→ **PROBLEM DETAILS**
No pictures belong in the copy. Restate the rest of the data exactly.

== DATA

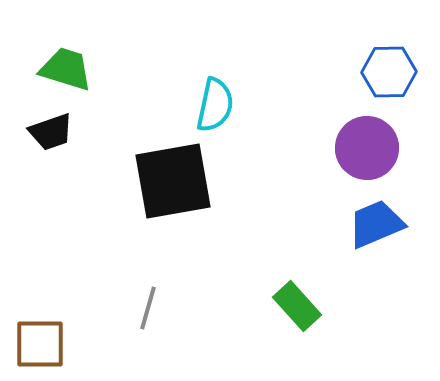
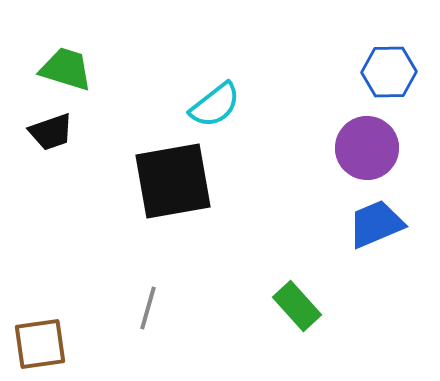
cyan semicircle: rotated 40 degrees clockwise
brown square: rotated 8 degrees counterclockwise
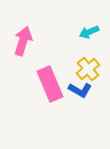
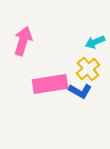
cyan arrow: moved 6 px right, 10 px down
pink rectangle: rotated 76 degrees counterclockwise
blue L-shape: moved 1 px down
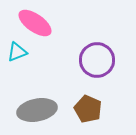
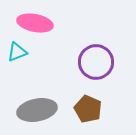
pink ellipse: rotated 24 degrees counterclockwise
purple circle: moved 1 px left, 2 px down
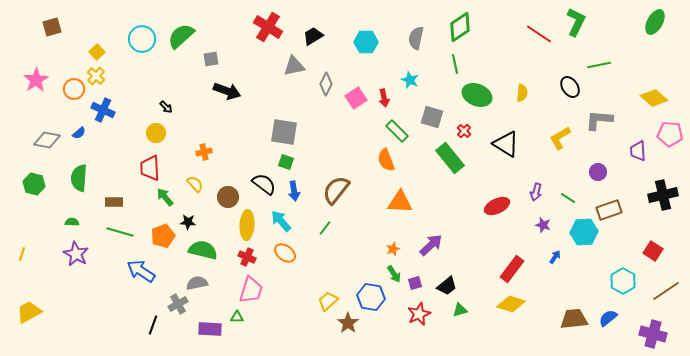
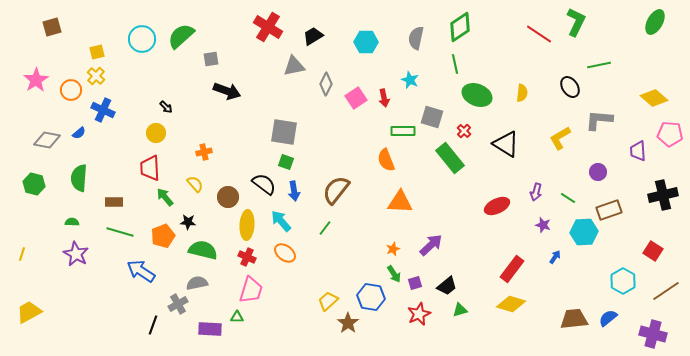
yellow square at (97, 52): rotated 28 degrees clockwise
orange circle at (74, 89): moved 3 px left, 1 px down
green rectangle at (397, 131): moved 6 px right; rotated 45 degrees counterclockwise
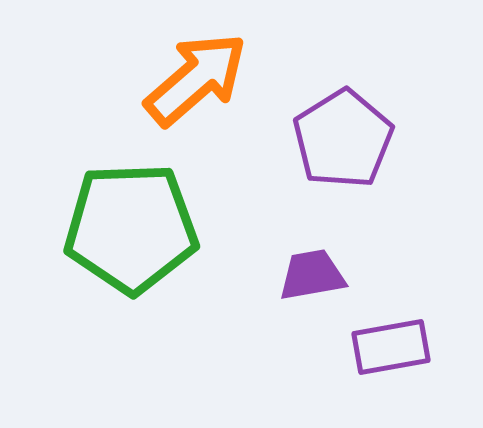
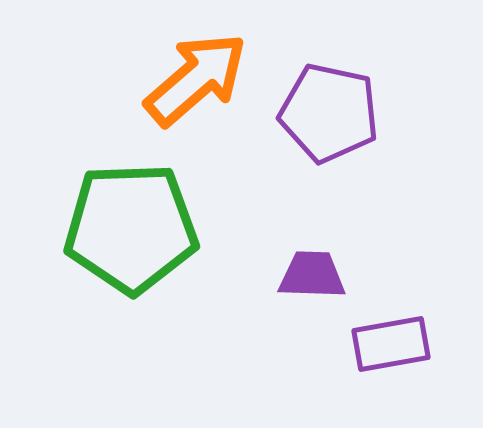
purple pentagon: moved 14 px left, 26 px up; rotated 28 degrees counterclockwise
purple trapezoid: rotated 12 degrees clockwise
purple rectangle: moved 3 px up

====

→ **TASK RESPONSE**
cyan semicircle: rotated 40 degrees clockwise
brown square: rotated 8 degrees counterclockwise
cyan arrow: moved 6 px right, 10 px down
pink rectangle: rotated 76 degrees counterclockwise
blue L-shape: moved 1 px down
pink ellipse: rotated 24 degrees counterclockwise
purple circle: moved 1 px left, 2 px down
yellow square at (97, 52): rotated 28 degrees clockwise
orange circle at (74, 89): moved 3 px left, 1 px down
green rectangle at (397, 131): moved 6 px right; rotated 45 degrees counterclockwise
purple pentagon: moved 14 px left, 26 px up; rotated 28 degrees counterclockwise
purple trapezoid: rotated 12 degrees clockwise
purple rectangle: moved 3 px up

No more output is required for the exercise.